(Beginning of Given information)
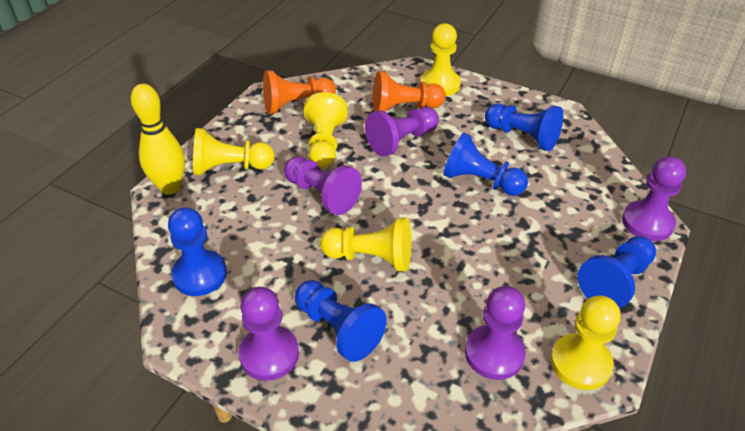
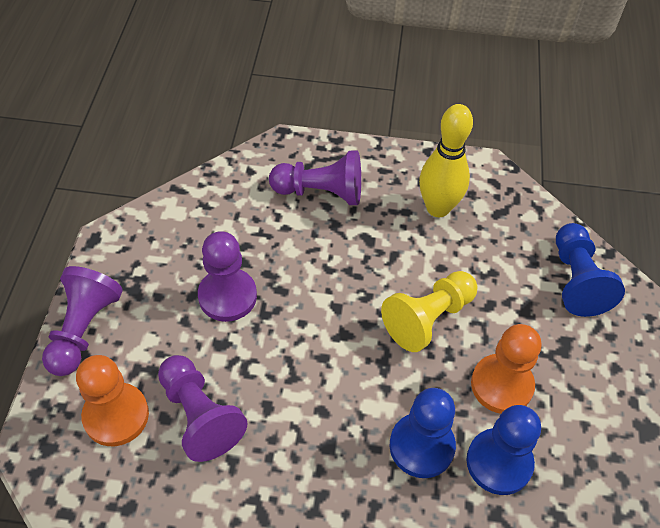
blue pawn: 5 -> 3
purple pawn: 5 -> 4
yellow pawn: 5 -> 1

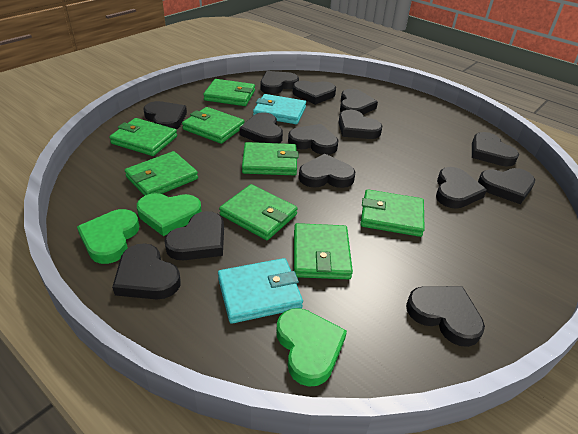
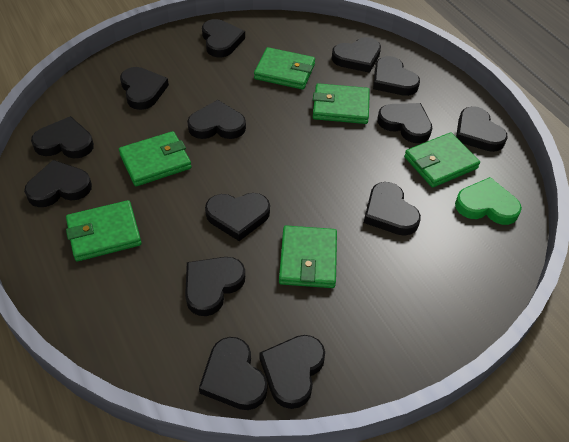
green heart: 3 -> 1
green wallet: 8 -> 6
turquoise wallet: 2 -> 0

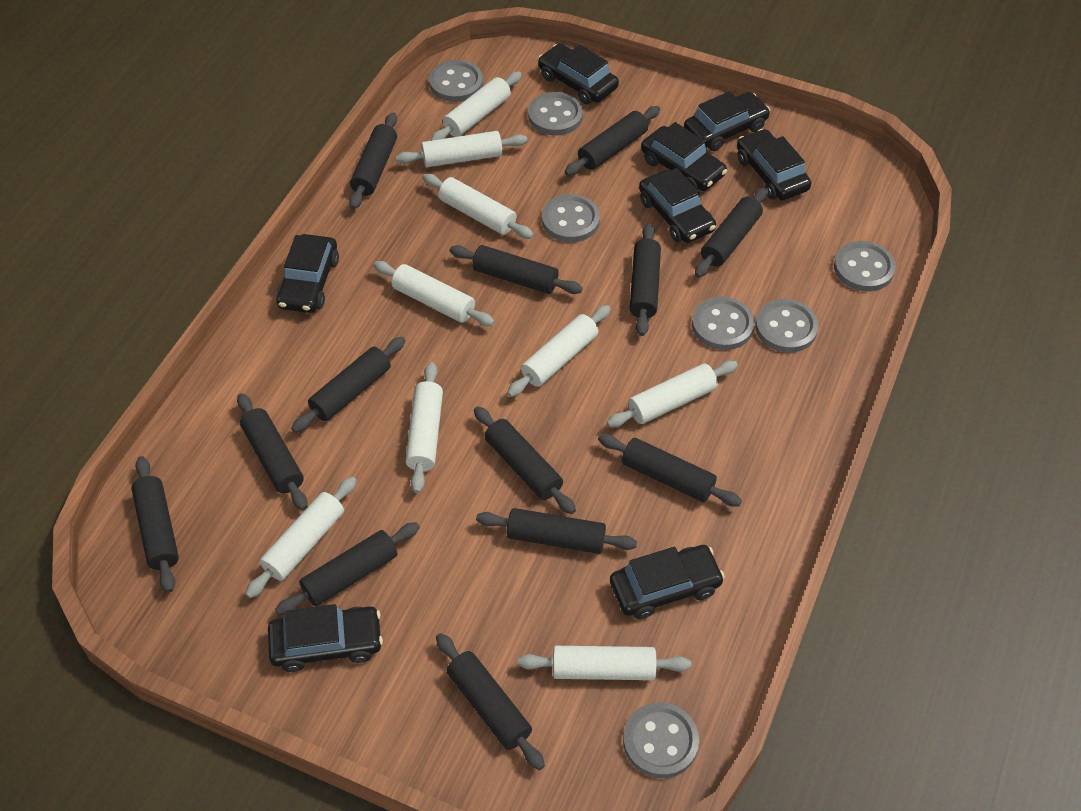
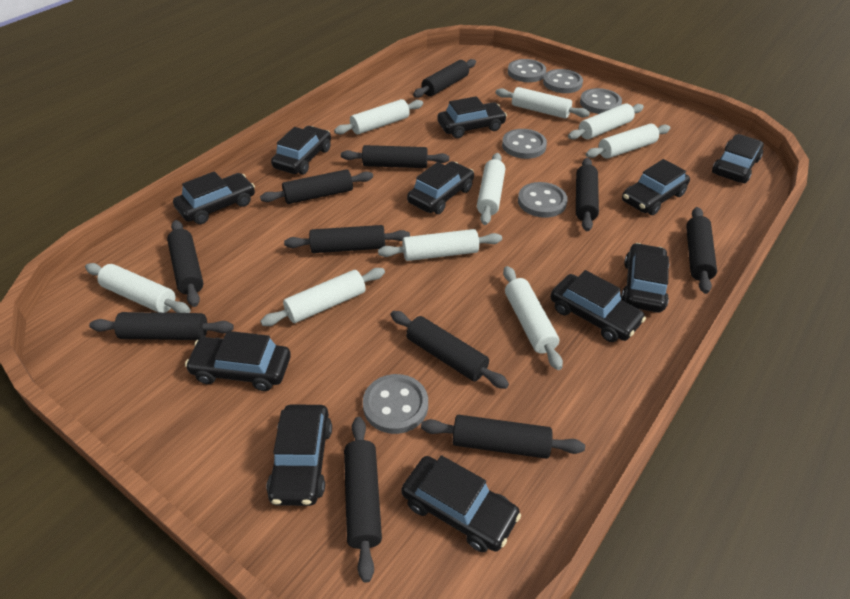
black car: 8 -> 11
black rolling pin: 13 -> 11
grey button: 7 -> 6

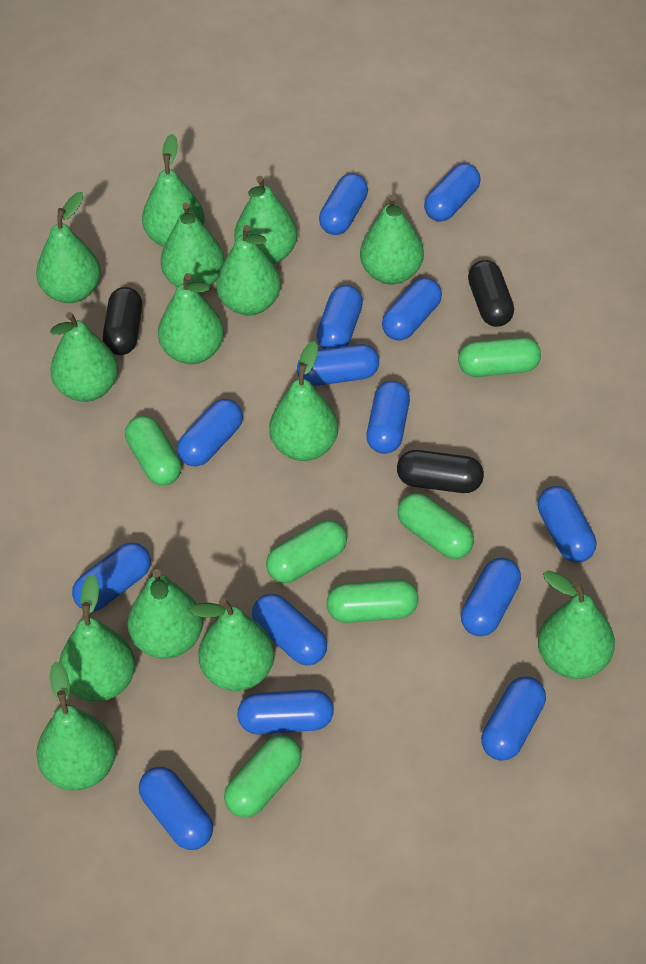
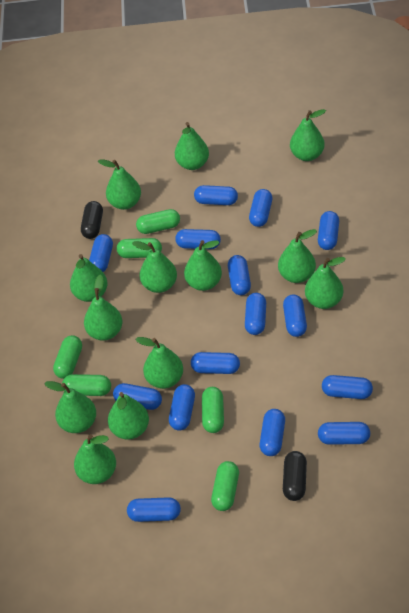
black capsule: 3 -> 2
blue capsule: 14 -> 15
green pear: 14 -> 13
(End of Given information)
The lines in the records above that include the word "pawn" must be copied out.

Solution below:
blue pawn: 5 -> 3
purple pawn: 5 -> 4
yellow pawn: 5 -> 1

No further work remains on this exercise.